TASK GOAL:
Where the line containing "none -> tan brick G5:I6 level 1" appears in the records below, begin there and repeat each line exactly through the final one, dropping all pictures.

(INPUT Opens)

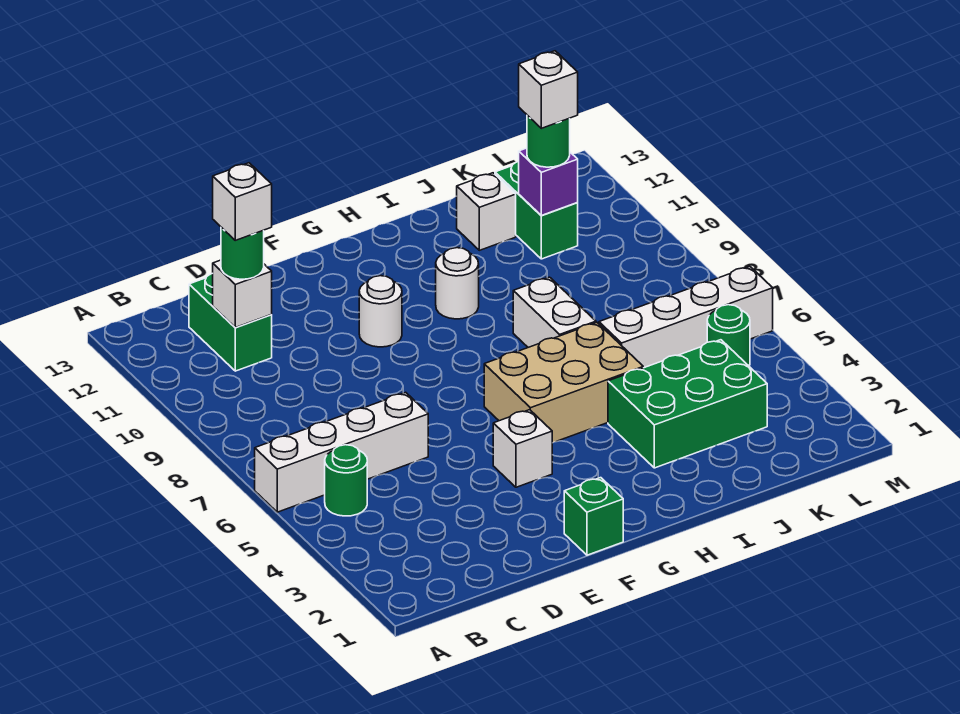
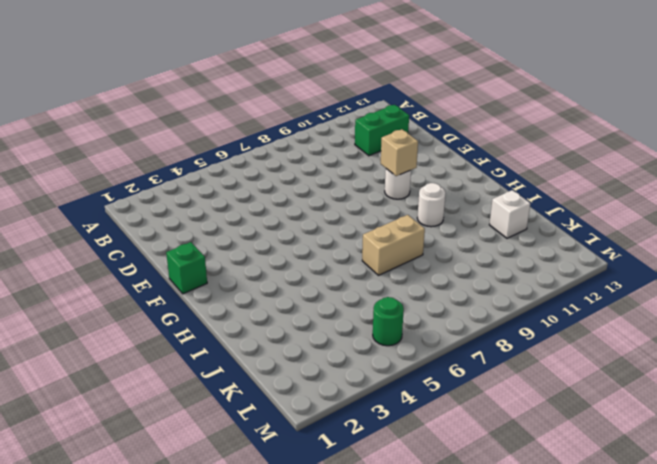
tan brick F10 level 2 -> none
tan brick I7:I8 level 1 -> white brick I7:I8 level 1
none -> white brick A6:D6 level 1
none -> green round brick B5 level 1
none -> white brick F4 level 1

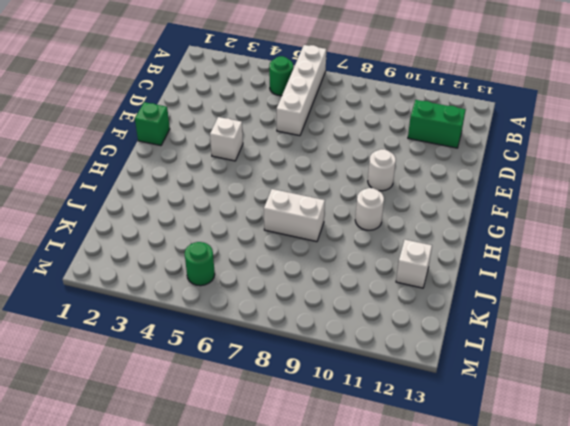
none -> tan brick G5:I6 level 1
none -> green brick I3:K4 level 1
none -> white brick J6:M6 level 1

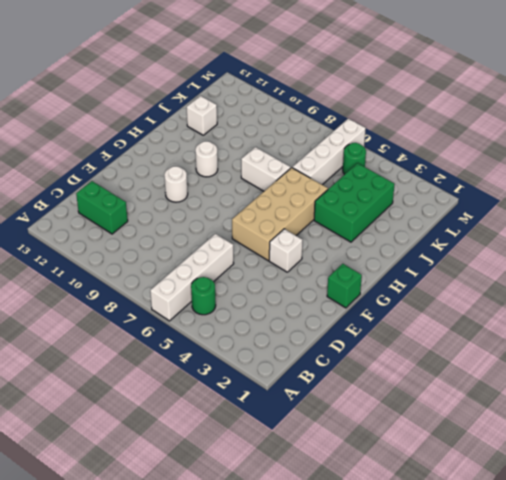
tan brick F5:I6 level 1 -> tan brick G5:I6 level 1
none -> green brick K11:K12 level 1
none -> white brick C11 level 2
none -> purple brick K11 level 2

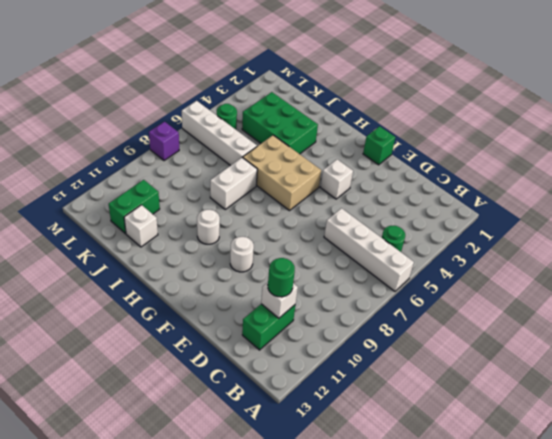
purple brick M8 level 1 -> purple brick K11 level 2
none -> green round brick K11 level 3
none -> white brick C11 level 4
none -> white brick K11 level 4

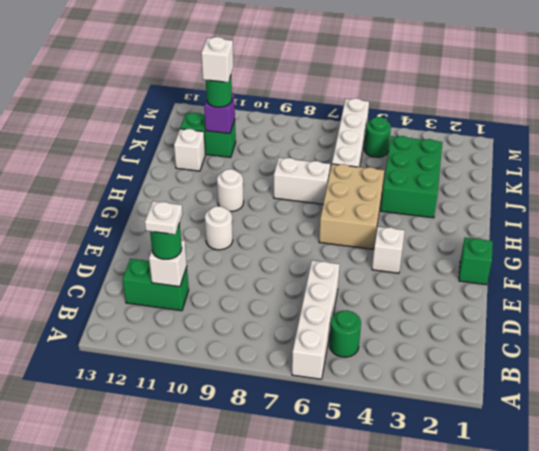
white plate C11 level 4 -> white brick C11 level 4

(INPUT Closes)

SOLUTION FOR THIS PROBLEM:
none -> tan brick G5:I6 level 1
none -> green brick I3:K4 level 1
none -> white brick J6:M6 level 1

tan brick F5:I6 level 1 -> tan brick G5:I6 level 1
none -> green brick K11:K12 level 1
none -> white brick C11 level 2
none -> purple brick K11 level 2

purple brick M8 level 1 -> purple brick K11 level 2
none -> green round brick K11 level 3
none -> white brick C11 level 4
none -> white brick K11 level 4

white plate C11 level 4 -> white brick C11 level 4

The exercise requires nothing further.